• Task to complete: Output every entry below word for word, minus the images.

Extracted records:
Segment Open

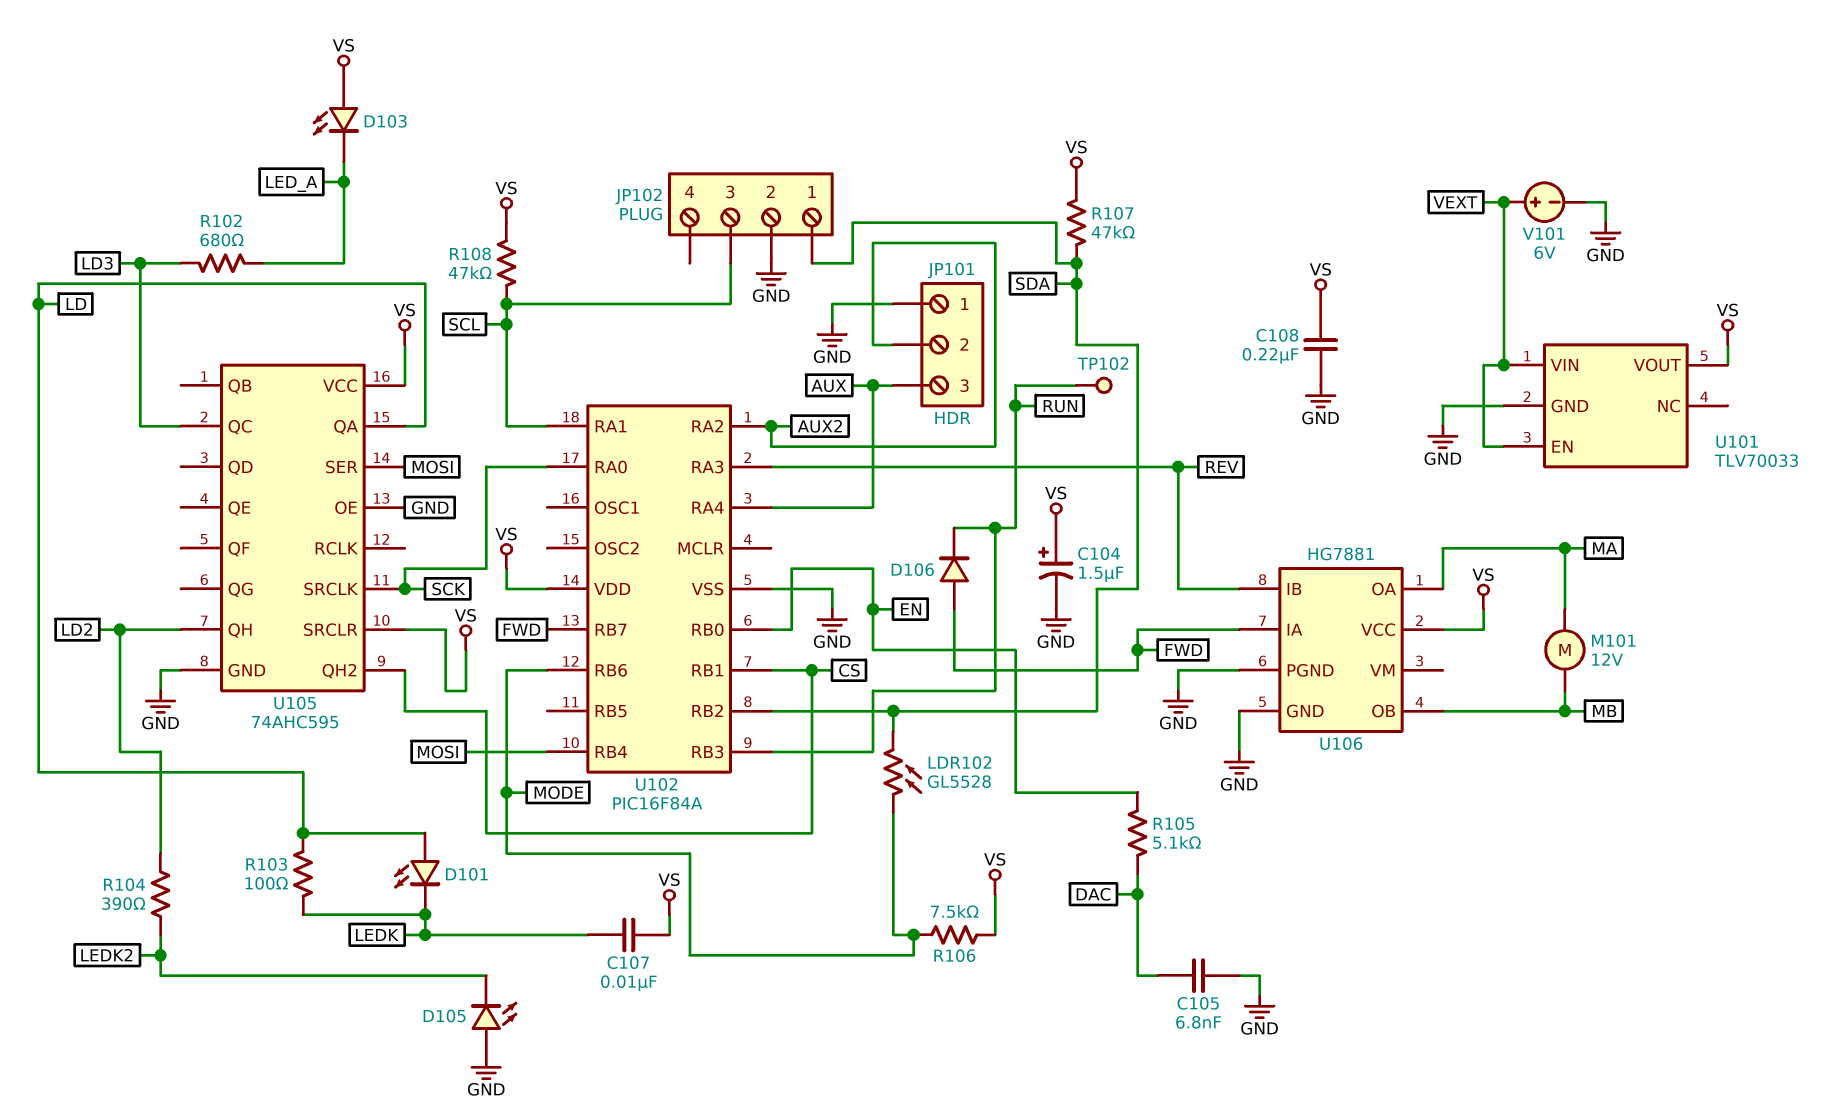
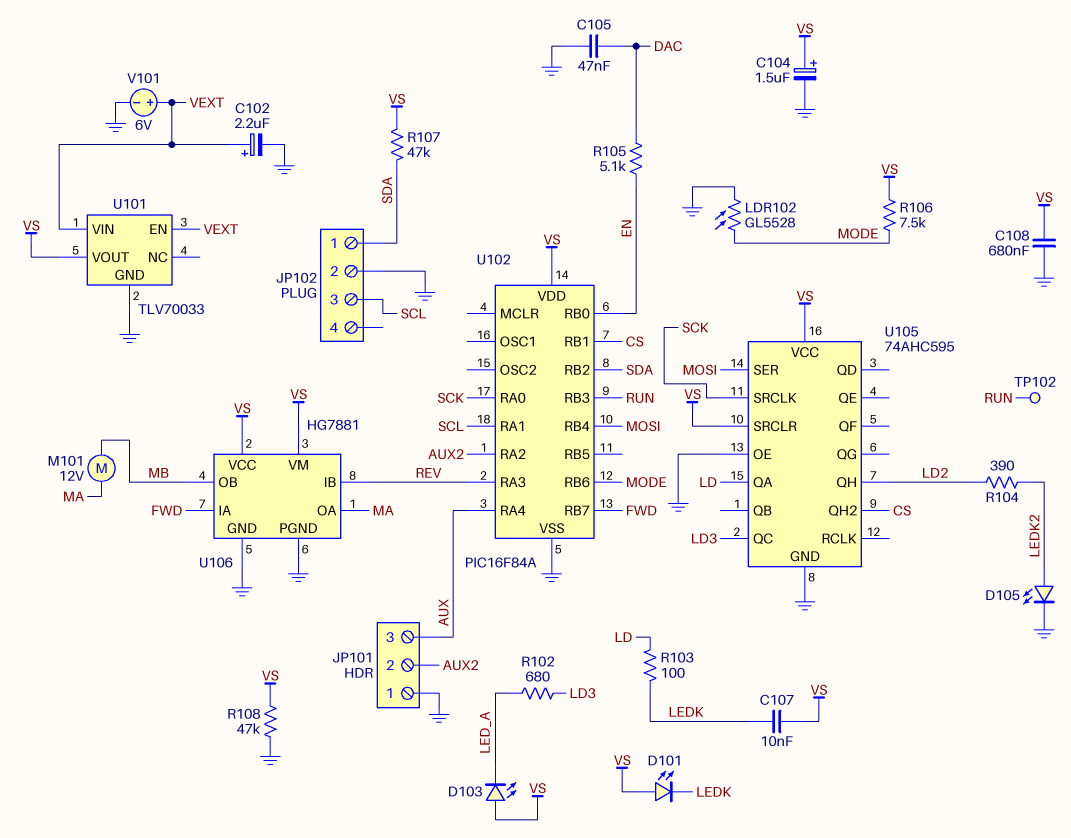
C102: none -> 2.2uF (plus VEXT, minus GND)
C105: 6.8nF (DAC, GND) -> 47nF (DAC, GND)
C108: 220nF (GND, VS) -> 680nF (GND, VS)
D101: LED (A LD, K LEDK) -> LED (A VS, K LEDK)
D105: LED (A GND, K LEDK2) -> LED (A LEDK2, K GND)
D106: diode (A FWD, K RUN) -> none
LDR102: GL5528 (MODE, SDA) -> GL5528 (GND, MODE)
R108: 47k (SCL, VS) -> 47k (GND, VS)
U106 pin VM: none -> VS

Segment Closed

• Response area:
C102: none -> 2.2uF (plus VEXT, minus GND)
C105: 6.8nF (DAC, GND) -> 47nF (DAC, GND)
C108: 220nF (GND, VS) -> 680nF (GND, VS)
D101: LED (A LD, K LEDK) -> LED (A VS, K LEDK)
D105: LED (A GND, K LEDK2) -> LED (A LEDK2, K GND)
D106: diode (A FWD, K RUN) -> none
LDR102: GL5528 (MODE, SDA) -> GL5528 (GND, MODE)
R108: 47k (SCL, VS) -> 47k (GND, VS)
U106 pin VM: none -> VS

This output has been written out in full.